Required action:
Once you find the line with "D1: schottky SS34" in the data that follows, repeat it and every line after it exactly, through the line with "U3 pin SDA: NET11 -> NET5".

Input records:
********************

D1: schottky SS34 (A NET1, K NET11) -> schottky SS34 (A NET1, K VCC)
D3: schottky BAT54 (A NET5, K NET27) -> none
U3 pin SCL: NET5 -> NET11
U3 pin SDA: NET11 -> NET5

********************

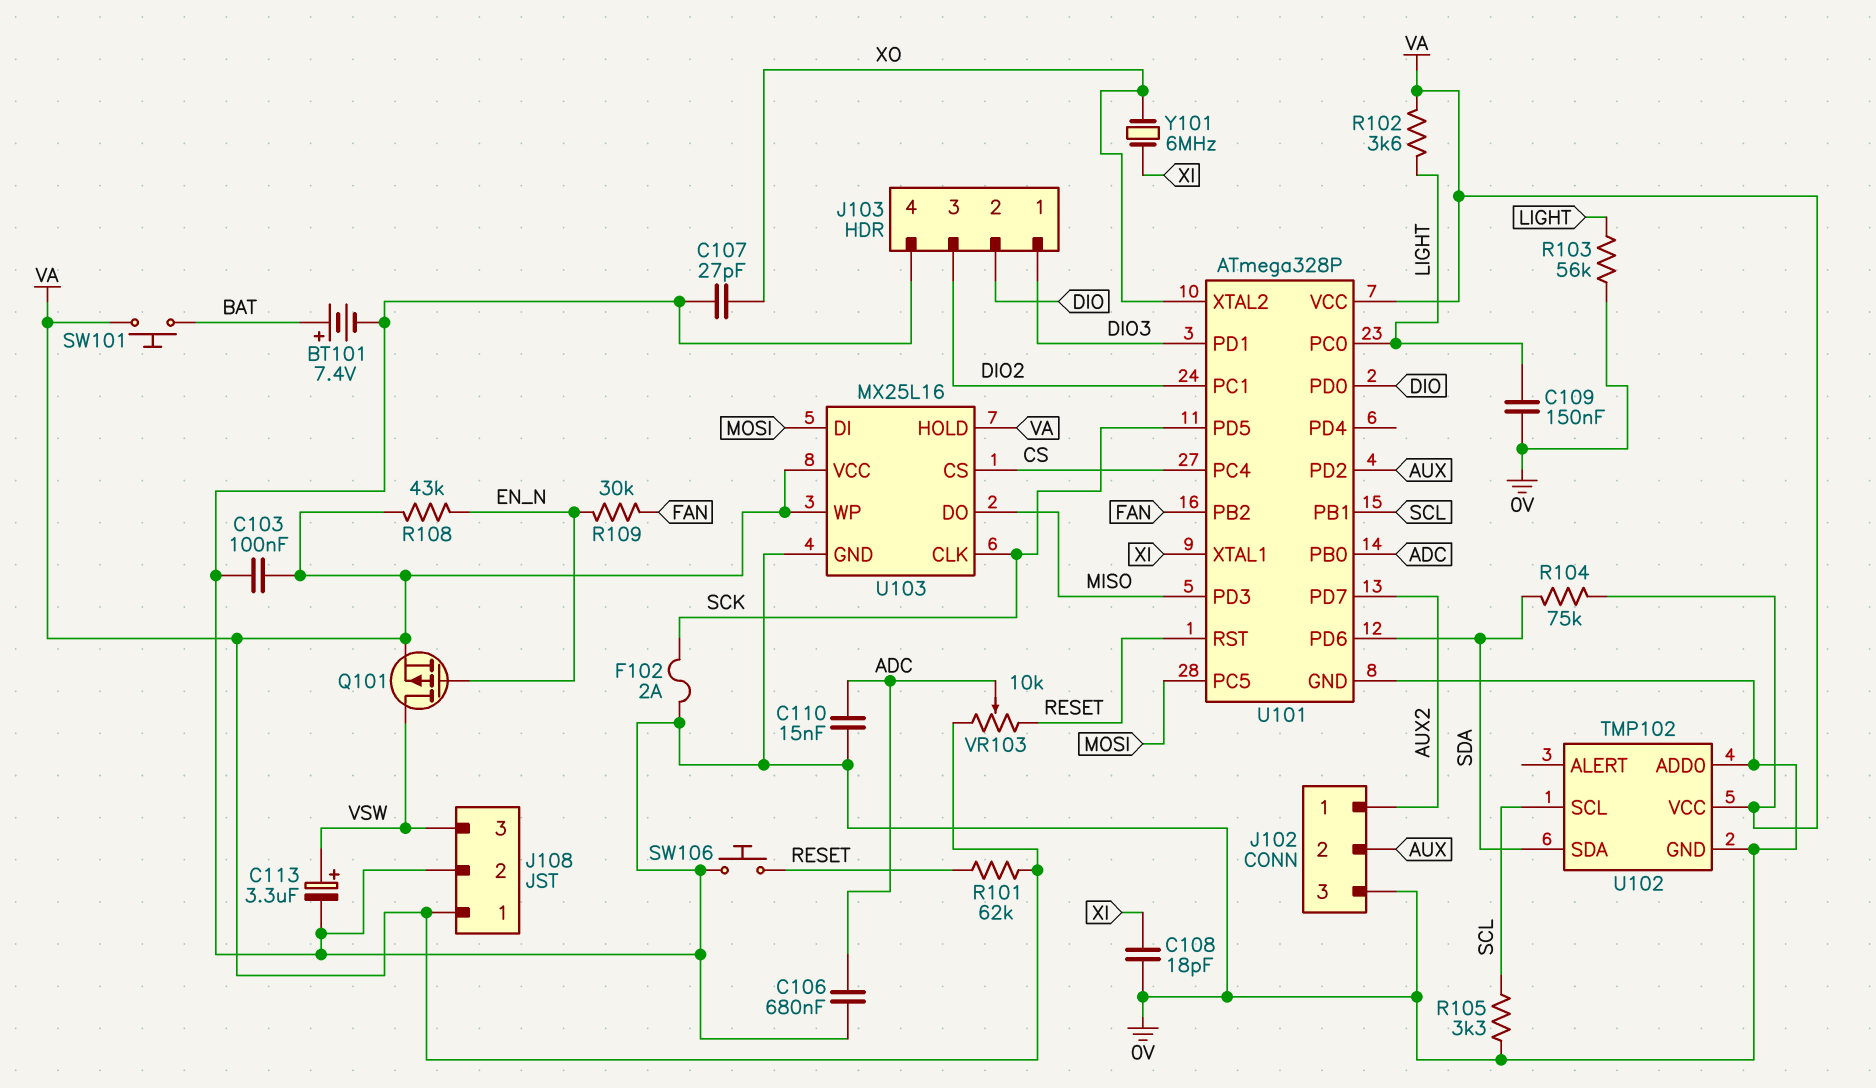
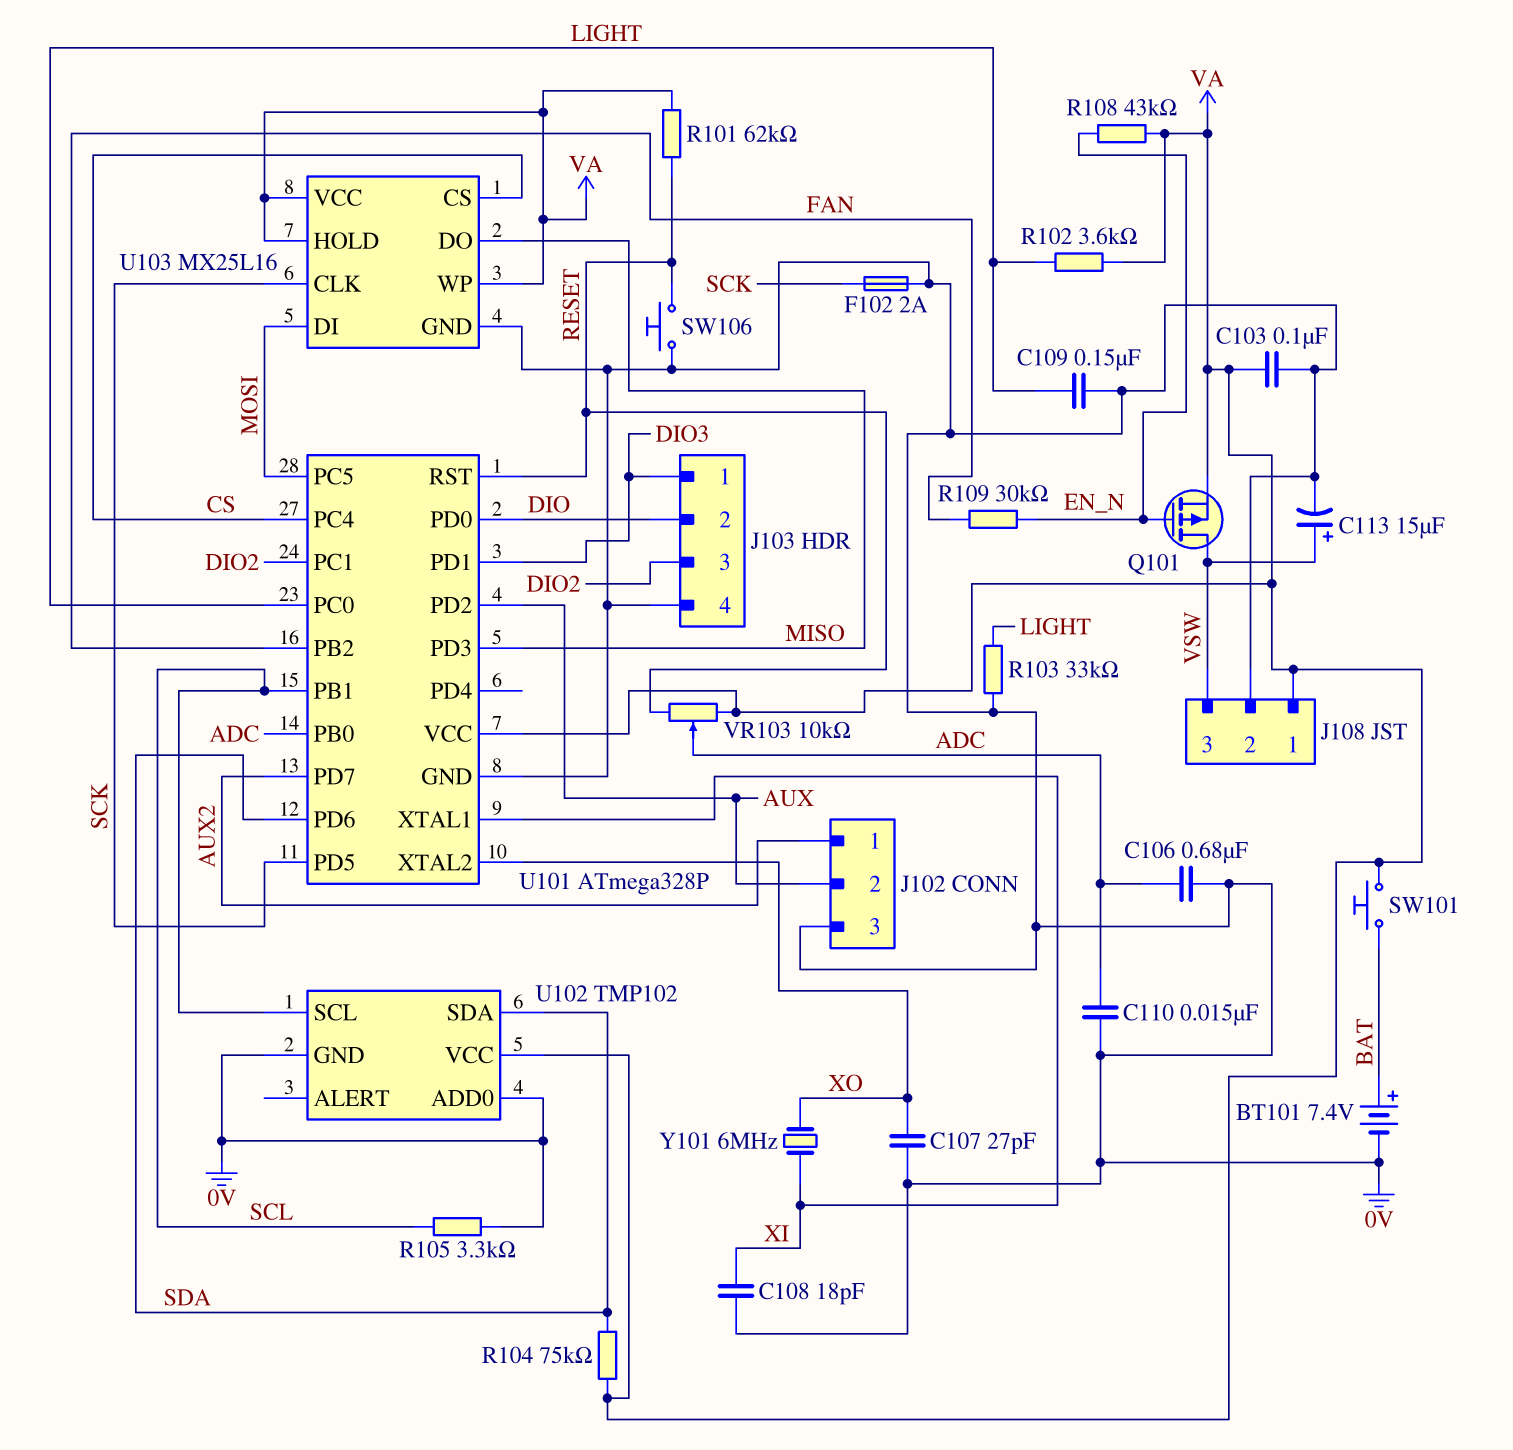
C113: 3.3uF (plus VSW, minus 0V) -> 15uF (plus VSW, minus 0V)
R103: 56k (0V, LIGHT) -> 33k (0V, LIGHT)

********************

Result:
D1: schottky SS34 (A NET1, K NET11) -> schottky SS34 (A NET1, K VCC)
D3: schottky BAT54 (A NET5, K NET27) -> none
U3 pin SCL: NET5 -> NET11
U3 pin SDA: NET11 -> NET5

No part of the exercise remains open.